[PROBLEM TO SOLVE]:
Filter these entries so that only lines with the word "munebedin" remain.

[GIVEN DATA]:
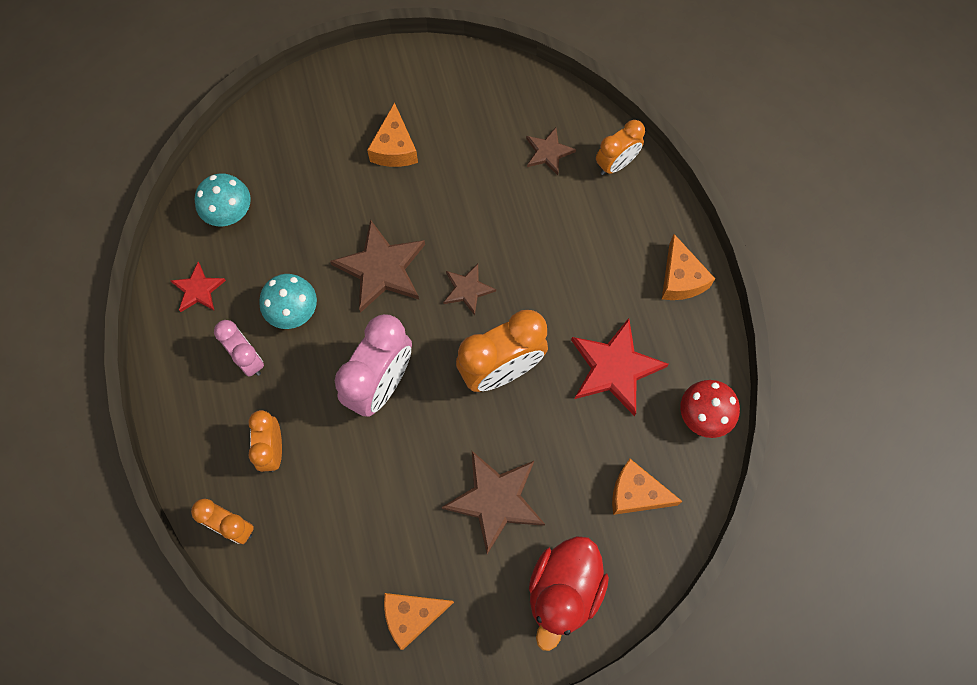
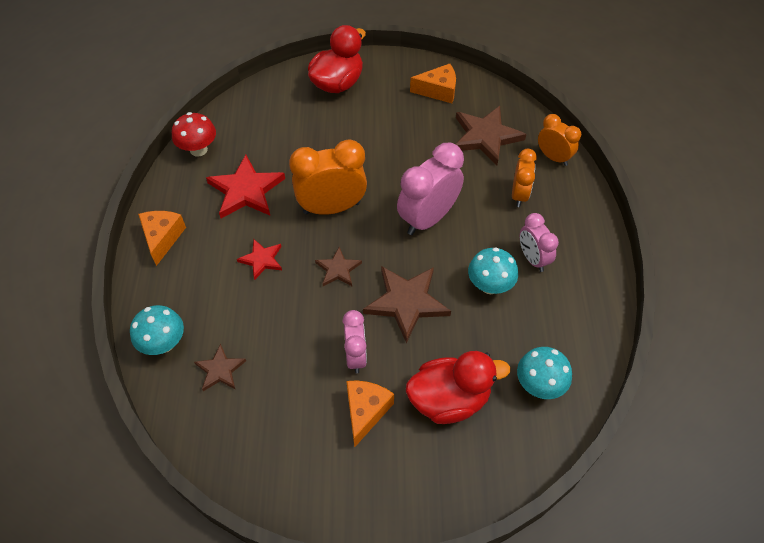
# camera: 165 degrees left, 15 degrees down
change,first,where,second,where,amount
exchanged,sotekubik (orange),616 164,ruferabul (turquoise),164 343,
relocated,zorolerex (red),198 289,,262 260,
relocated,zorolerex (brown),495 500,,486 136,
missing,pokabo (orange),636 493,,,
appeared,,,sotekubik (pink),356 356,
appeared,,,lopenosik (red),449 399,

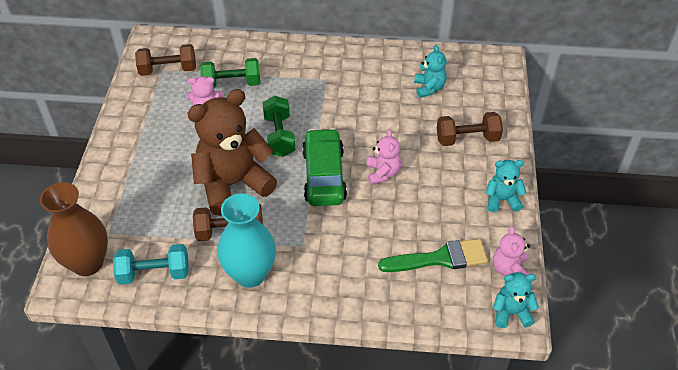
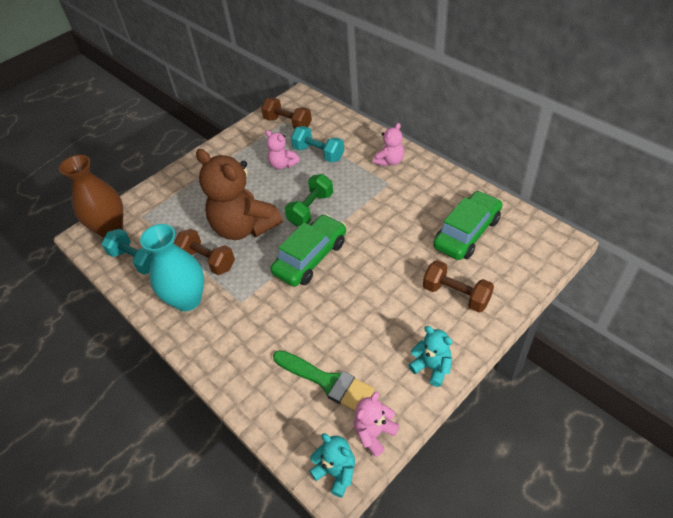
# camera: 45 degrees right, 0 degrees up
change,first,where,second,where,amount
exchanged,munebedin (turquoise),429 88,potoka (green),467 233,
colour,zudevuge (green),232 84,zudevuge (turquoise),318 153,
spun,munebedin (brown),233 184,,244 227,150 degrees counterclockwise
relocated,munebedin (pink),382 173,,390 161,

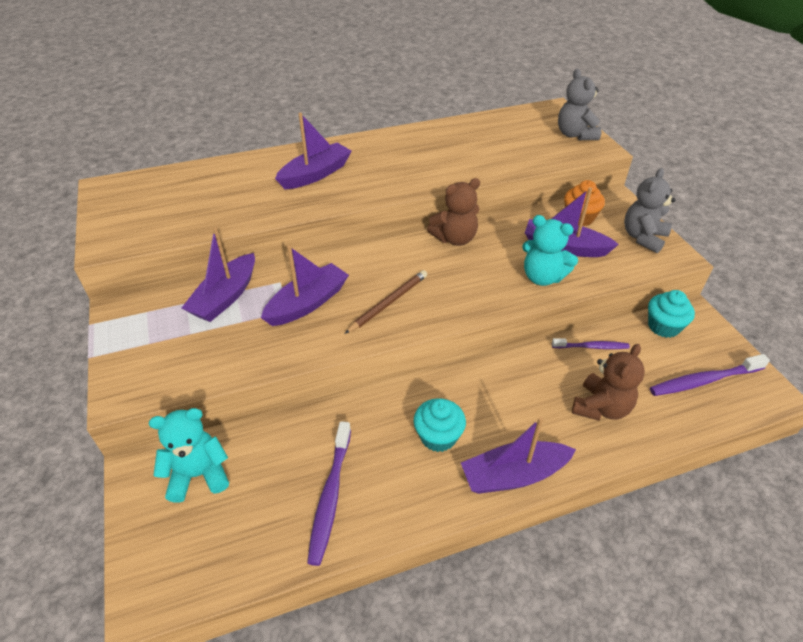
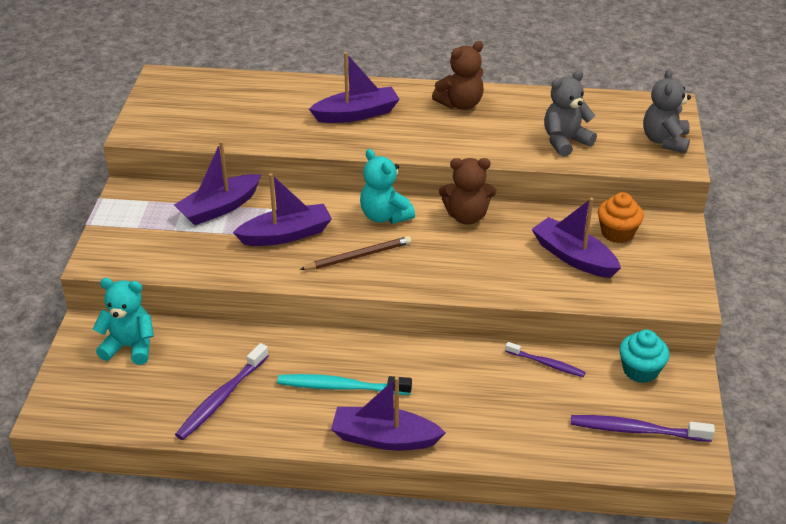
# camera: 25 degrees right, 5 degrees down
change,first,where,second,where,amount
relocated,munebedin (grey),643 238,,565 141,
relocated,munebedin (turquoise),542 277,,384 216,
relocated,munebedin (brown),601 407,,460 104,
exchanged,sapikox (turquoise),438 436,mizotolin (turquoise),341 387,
--
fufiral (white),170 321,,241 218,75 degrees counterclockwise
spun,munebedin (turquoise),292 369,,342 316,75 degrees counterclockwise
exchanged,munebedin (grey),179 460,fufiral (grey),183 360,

[ANSWER]:
exchanged,munebedin (turquoise),429 88,potoka (green),467 233,
spun,munebedin (brown),233 184,,244 227,150 degrees counterclockwise
relocated,munebedin (pink),382 173,,390 161,
relocated,munebedin (grey),643 238,,565 141,
relocated,munebedin (turquoise),542 277,,384 216,
relocated,munebedin (brown),601 407,,460 104,
spun,munebedin (turquoise),292 369,,342 316,75 degrees counterclockwise
exchanged,munebedin (grey),179 460,fufiral (grey),183 360,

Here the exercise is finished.